Exercise requirements: The line with "orange brick A1:C1", the line with "cyan brick F3 level 1 -> tan brick F3 level 1", and all lines between them in the material below: return these exactly, and no others.

Given entries:
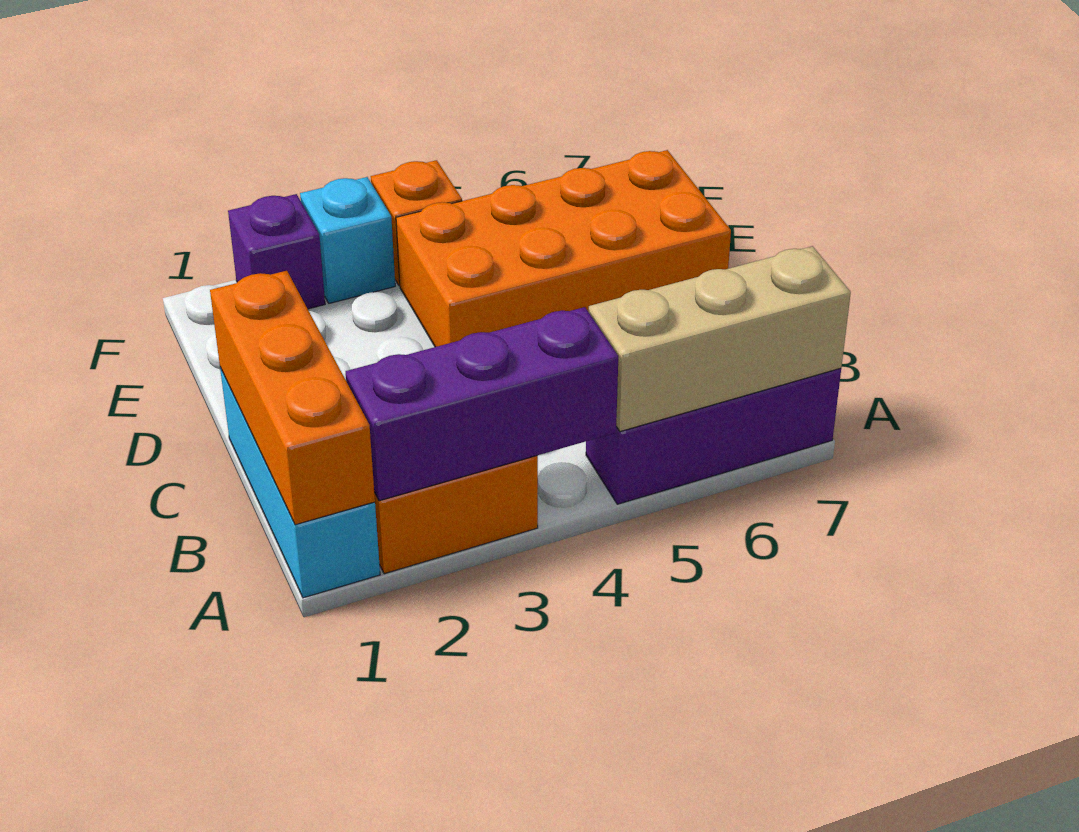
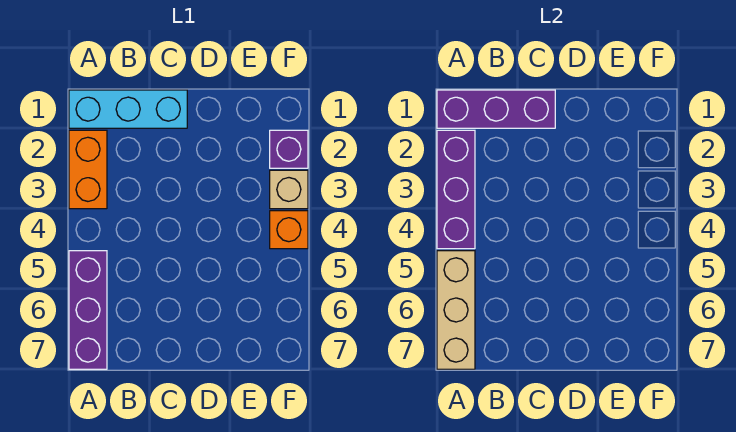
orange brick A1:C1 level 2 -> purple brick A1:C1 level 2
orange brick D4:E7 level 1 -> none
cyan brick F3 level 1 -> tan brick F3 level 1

==

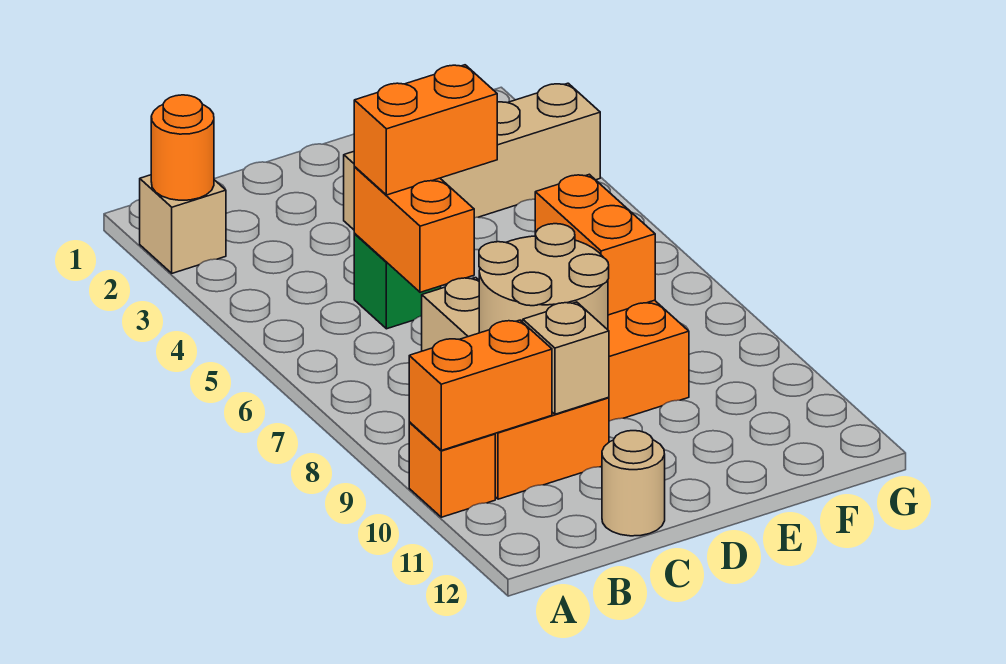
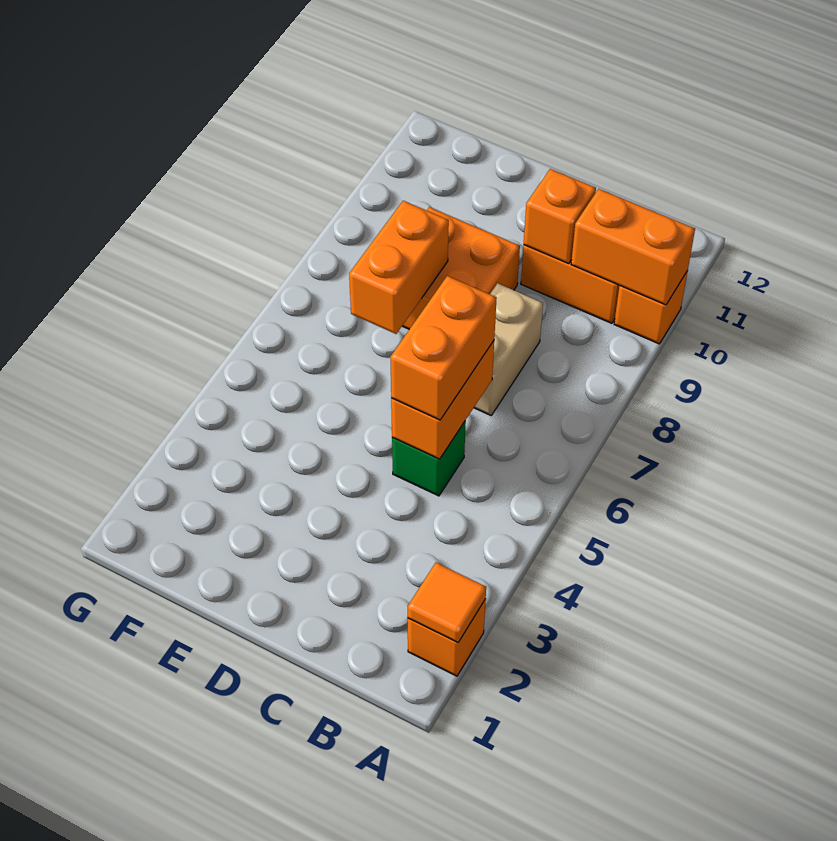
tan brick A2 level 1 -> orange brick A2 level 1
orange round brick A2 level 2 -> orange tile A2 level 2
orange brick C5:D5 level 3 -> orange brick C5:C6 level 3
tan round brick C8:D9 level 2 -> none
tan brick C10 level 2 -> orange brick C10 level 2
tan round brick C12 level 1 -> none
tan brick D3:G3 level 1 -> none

Written answer:
orange brick A1:C1 level 2 -> purple brick A1:C1 level 2
orange brick D4:E7 level 1 -> none
cyan brick F3 level 1 -> tan brick F3 level 1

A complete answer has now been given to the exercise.